[Problem details]:
Whichever lines of the entries hold the word "insert" should be identified and copied.

[Data extract]

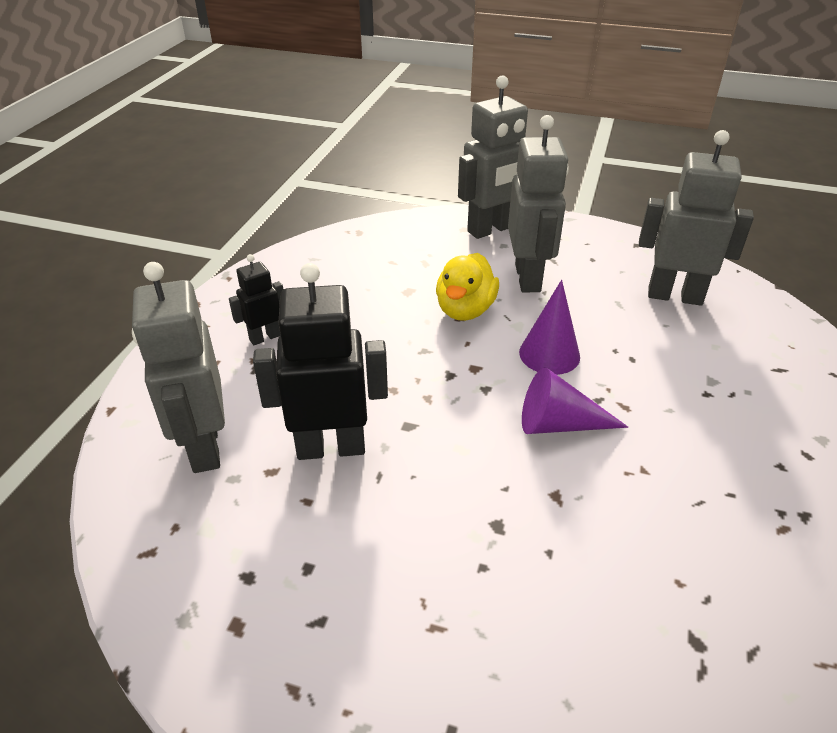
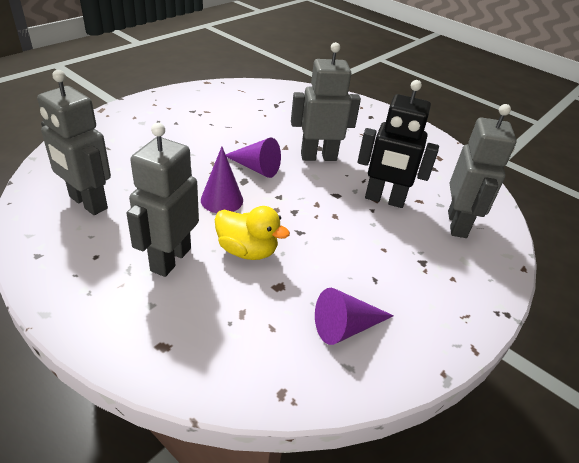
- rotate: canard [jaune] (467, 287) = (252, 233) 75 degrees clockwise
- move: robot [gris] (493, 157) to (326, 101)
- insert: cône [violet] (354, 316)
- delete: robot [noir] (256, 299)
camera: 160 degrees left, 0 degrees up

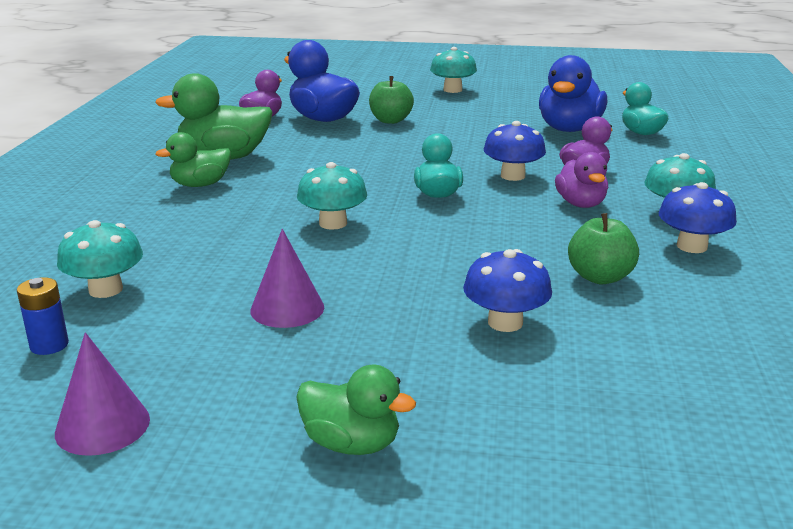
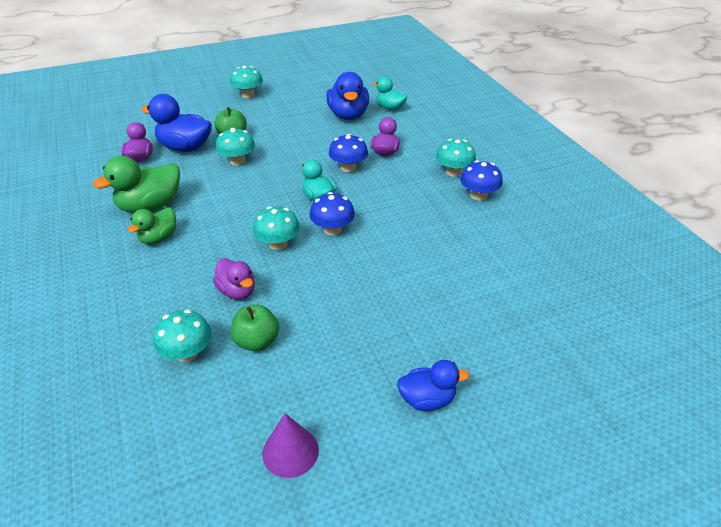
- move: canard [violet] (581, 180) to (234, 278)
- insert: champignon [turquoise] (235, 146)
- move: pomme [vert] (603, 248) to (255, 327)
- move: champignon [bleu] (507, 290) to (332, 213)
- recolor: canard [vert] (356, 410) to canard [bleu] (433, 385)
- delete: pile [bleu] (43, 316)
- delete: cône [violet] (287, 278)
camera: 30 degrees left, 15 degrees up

[/Data extract]

[Answer below]:
- insert: cône [violet] (354, 316)
- insert: champignon [turquoise] (235, 146)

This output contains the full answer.